Instructions for the task
Copy every one of these rows word for word, without the pictures.
## BEGIN Dataset rows
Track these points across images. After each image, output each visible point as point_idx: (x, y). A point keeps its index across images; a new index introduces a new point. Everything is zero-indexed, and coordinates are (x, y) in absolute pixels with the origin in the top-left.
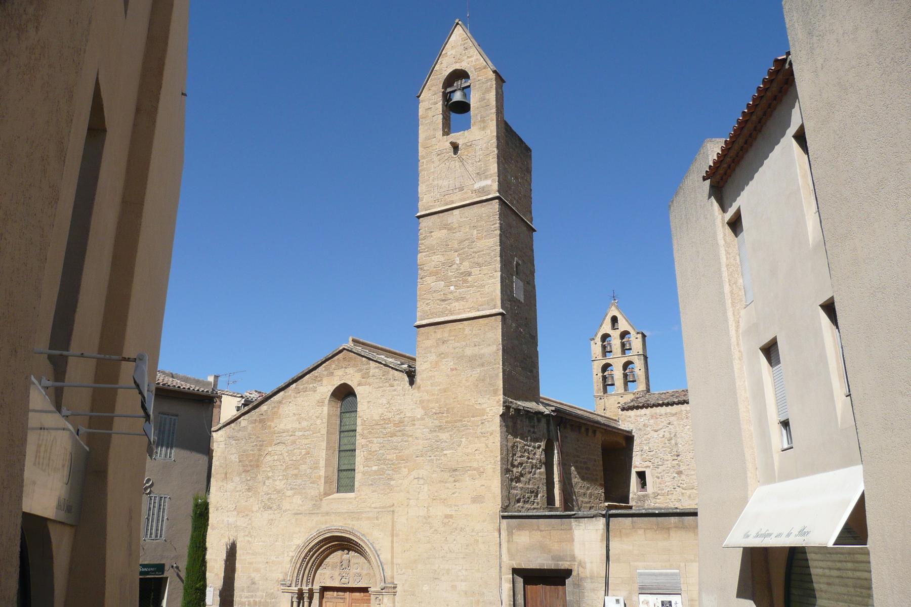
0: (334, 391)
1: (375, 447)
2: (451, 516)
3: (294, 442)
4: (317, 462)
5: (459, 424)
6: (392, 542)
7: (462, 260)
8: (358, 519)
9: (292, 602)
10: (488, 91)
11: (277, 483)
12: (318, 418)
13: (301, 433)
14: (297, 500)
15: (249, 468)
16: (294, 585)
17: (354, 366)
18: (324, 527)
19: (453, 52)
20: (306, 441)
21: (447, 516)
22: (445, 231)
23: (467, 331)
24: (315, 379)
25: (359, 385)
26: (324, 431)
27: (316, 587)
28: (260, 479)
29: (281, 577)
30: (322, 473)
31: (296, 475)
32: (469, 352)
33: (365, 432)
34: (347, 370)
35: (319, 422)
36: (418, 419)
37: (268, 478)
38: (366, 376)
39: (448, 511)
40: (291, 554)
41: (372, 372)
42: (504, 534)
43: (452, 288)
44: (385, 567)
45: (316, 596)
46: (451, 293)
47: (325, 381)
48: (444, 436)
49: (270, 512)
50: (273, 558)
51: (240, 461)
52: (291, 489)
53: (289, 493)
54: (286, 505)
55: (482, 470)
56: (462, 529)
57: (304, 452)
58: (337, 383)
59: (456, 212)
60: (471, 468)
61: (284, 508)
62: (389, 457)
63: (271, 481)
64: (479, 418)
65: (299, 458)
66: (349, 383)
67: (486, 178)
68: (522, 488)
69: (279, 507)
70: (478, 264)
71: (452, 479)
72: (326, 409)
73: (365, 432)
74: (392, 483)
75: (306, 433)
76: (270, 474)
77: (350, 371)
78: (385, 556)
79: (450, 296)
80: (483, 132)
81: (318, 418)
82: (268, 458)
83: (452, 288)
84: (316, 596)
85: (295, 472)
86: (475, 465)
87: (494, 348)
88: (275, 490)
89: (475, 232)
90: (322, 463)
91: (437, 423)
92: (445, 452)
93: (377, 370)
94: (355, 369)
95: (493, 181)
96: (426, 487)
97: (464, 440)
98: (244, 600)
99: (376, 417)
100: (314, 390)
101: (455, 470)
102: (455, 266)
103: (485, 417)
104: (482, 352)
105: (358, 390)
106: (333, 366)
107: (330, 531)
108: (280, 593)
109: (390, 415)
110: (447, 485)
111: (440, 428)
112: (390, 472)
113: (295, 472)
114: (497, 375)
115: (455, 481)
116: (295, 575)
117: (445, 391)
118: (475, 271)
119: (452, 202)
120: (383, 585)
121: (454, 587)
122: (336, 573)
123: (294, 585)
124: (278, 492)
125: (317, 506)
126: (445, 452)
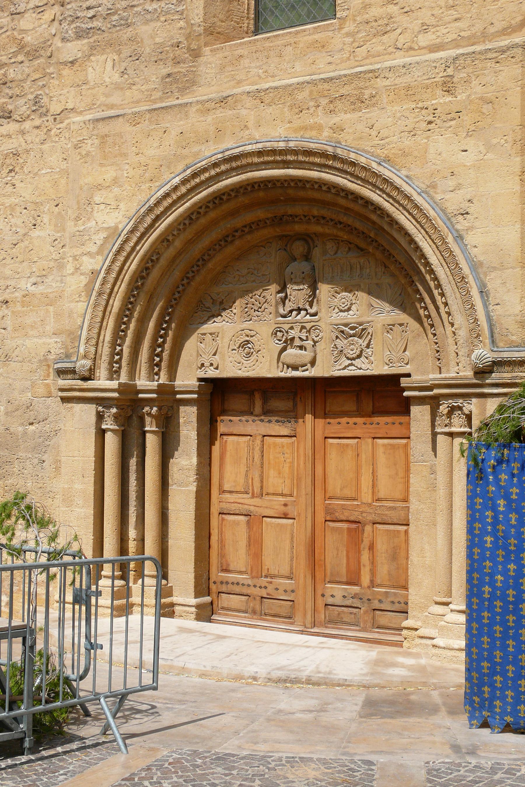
## END Dataset rows
Answer
Track these points across images. After each image, output each visible point as point_idx: (x, y). A point keeps its index across images; a new index introduces a new point. Everything is zero-indexed, and coordinates are (x, y) in absolute pixels with the origin in the top-left.
0: (334, 391)
1: (375, 447)
2: (451, 516)
3: (294, 442)
4: (317, 462)
5: (459, 424)
6: (392, 542)
7: (462, 260)
8: (358, 519)
9: (292, 602)
10: (488, 91)
11: (277, 483)
12: (318, 418)
13: (301, 433)
14: (297, 500)
15: (249, 468)
16: (294, 585)
17: (354, 366)
18: (324, 527)
19: (453, 52)
20: (306, 441)
21: (447, 516)
22: (445, 231)
23: (467, 331)
24: (315, 379)
25: (359, 385)
26: (324, 431)
27: (316, 587)
28: (260, 479)
29: (281, 577)
30: (322, 473)
31: (296, 475)
32: (469, 352)
33: (365, 432)
34: (347, 370)
35: (319, 422)
36: (418, 419)
37: (268, 478)
38: (366, 376)
39: (448, 511)
40: (291, 554)
41: (372, 372)
42: (504, 534)
43: (452, 288)
44: (385, 567)
45: (316, 596)
46: (451, 293)
47: (325, 381)
48: (444, 436)
49: (270, 512)
50: (273, 558)
51: (240, 461)
52: (291, 489)
53: (289, 493)
54: (286, 505)
55: (482, 470)
56: (462, 529)
57: (304, 452)
58: (337, 383)
59: (456, 212)
60: (471, 468)
61: (284, 508)
62: (389, 457)
63: (271, 481)
64: (479, 418)
65: (299, 458)
66: (349, 383)
67: (486, 178)
68: (522, 488)
69: (279, 507)
70: (478, 264)
71: (452, 479)
72: (326, 409)
73: (365, 432)
74: (392, 483)
75: (306, 433)
76: (270, 474)
77: (350, 371)
78: (385, 556)
79: (450, 296)
80: (483, 132)
81: (318, 418)
82: (268, 458)
83: (452, 288)
84: (316, 596)
85: (295, 472)
86: (475, 465)
87: (494, 348)
88: (275, 490)
89: (475, 232)
90: (322, 463)
91: (437, 423)
92: (445, 452)
93: (377, 370)
94: (355, 369)
95: (493, 181)
96: (426, 487)
97: (464, 440)
98: (244, 600)
99: (376, 417)
100: (314, 390)
101: (455, 470)
102: (455, 266)
103: (485, 417)
104: (482, 352)
105: (358, 390)
106: (333, 366)
107: (330, 531)
108: (280, 593)
109: (390, 415)
110: (447, 485)
111: (440, 428)
112: (390, 472)
113: (295, 472)
114: (497, 375)
115: (455, 481)
116: (295, 575)
117: (445, 391)
118: (475, 271)
119: (452, 202)
120: (383, 585)
121: (454, 587)
122: (336, 573)
123: (294, 585)
124: (278, 492)
125: (317, 506)
126: (445, 452)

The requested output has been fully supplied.